* _What is required_
Give back, exactly as written, the lines from the first line of the data below through the line with "first_place: [739, 439]", and omit the pictures.

* _Supplied data_

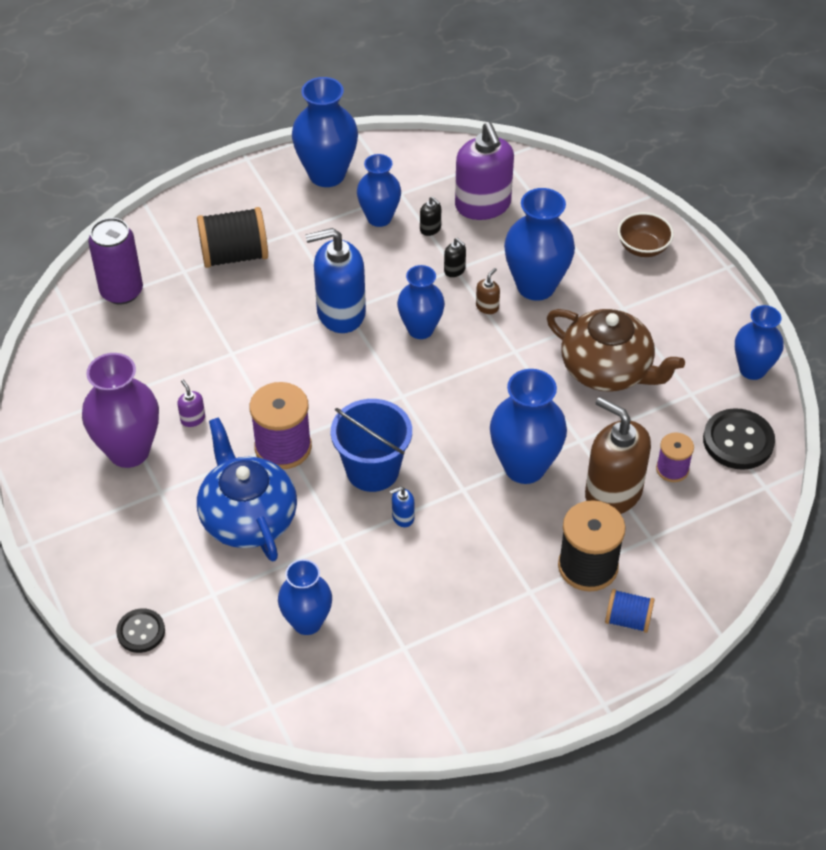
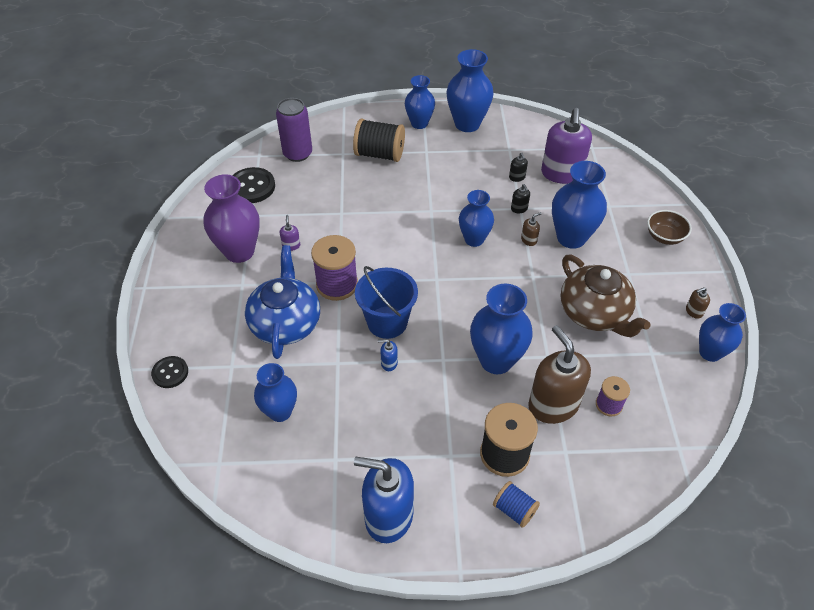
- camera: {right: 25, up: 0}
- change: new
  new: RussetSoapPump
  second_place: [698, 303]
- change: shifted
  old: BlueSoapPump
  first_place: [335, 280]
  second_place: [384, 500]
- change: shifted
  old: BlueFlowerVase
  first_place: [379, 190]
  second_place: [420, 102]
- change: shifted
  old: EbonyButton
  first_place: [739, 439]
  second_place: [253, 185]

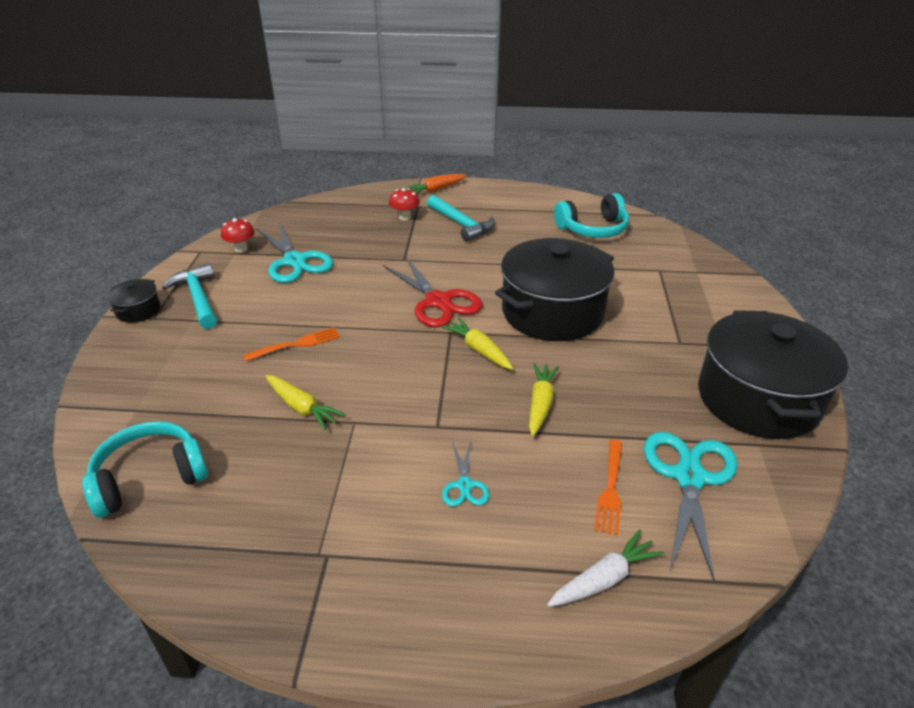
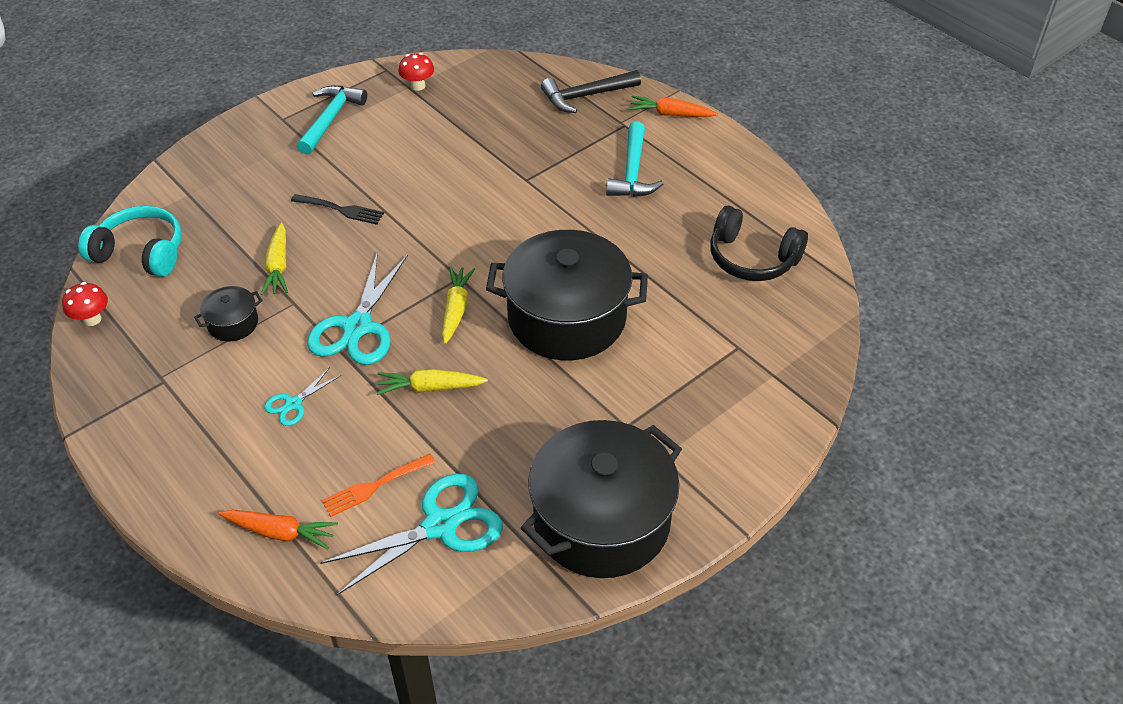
- camera: {right: 45, up: 10}
- change: gone
  old: RedPairOfScissors
  first_place: [433, 291]
- change: new
  new: EbonyClawHammer
  second_place: [591, 91]
- change: shifted
  old: EbonyStockpot
  first_place: [134, 301]
  second_place: [228, 314]
- change: shifted
  old: AquaPairOfScissors
  first_place: [294, 252]
  second_place: [357, 308]
- change: shifted
  old: RedMushroom
  first_place: [404, 204]
  second_place: [85, 304]
- change: repainted
  old: OrangeDinnerFork
  new: EbonyDinnerFork
  first_place: [291, 344]
  second_place: [337, 209]
- change: repainted
  old: SnowWhiteRootVegetable
  new: OrangeRootVegetable
  first_place: [605, 568]
  second_place: [278, 530]
- change: repainted
  old: AquaHeadphones
  new: EbonyHeadphones
  first_place: [591, 215]
  second_place: [759, 243]
- change: rotated
  old: BrightYellowRootVegetable
  first_place: [544, 399]
  second_place: [432, 382]
  degrees: -150

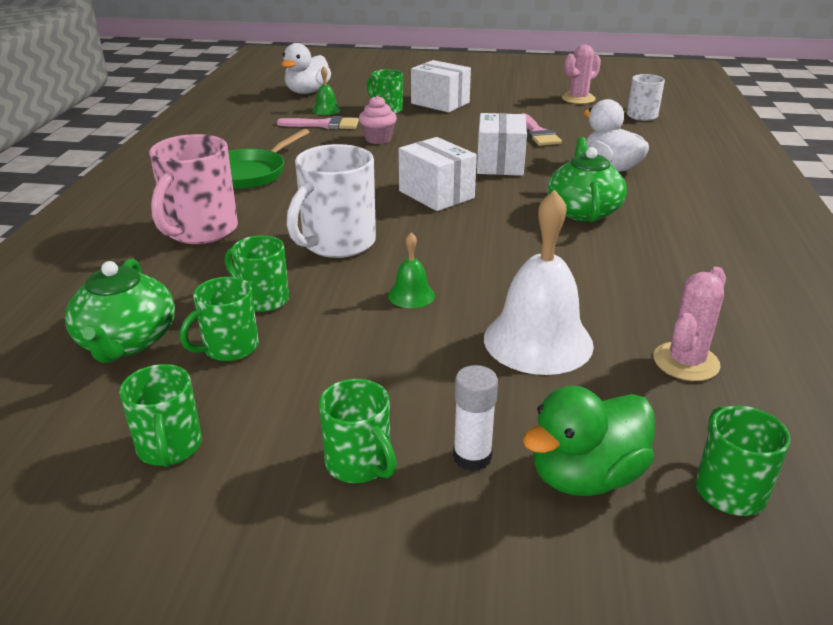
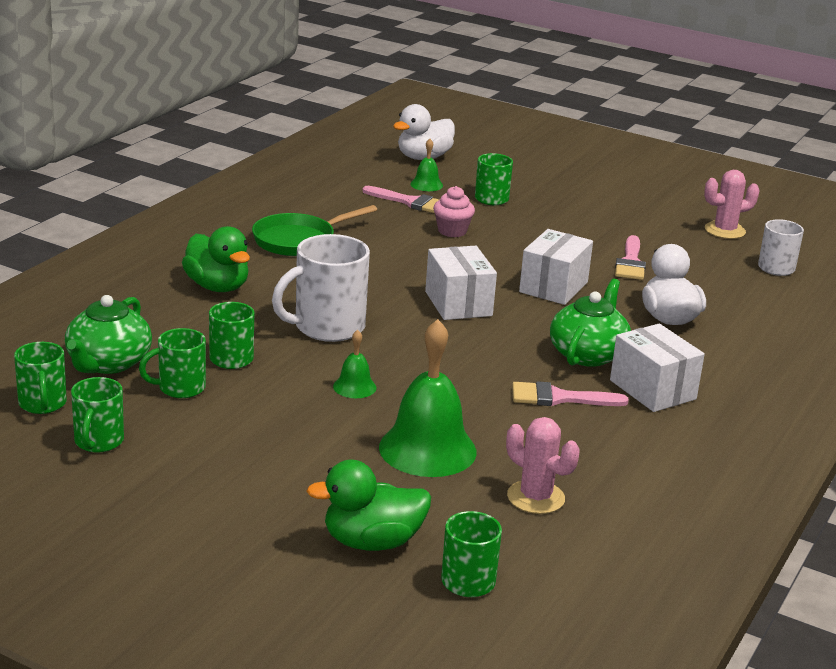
- camera: {right: 20, up: -5}
- change: gone
  old: SnowWhiteGlueStick
  first_place: [475, 418]
- change: new
  new: PinkPaintbrush
  second_place: [570, 393]
- change: shifted
  old: LeafGreenTeaMug
  first_place: [358, 431]
  second_place: [40, 378]
- change: shifted
  old: SnowWhiteBox
  first_place: [441, 86]
  second_place: [657, 368]
- change: swapped
  old: PinkTeaMug
  new: LeafGreenDuck
  first_place: [193, 189]
  second_place: [216, 259]
- change: repainted
  old: SnowWhiteHandBell
  new: LeafGreenHandBell
  first_place: [539, 282]
  second_place: [427, 398]
- change: rotated
  old: PinkPricklyPlant
  first_place: [689, 324]
  second_place: [543, 465]
  degrees: 75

* _Completed exercise_
- camera: {right: 25, up: 0}
- change: new
  new: RussetSoapPump
  second_place: [698, 303]
- change: shifted
  old: BlueSoapPump
  first_place: [335, 280]
  second_place: [384, 500]
- change: shifted
  old: BlueFlowerVase
  first_place: [379, 190]
  second_place: [420, 102]
- change: shifted
  old: EbonyButton
  first_place: [739, 439]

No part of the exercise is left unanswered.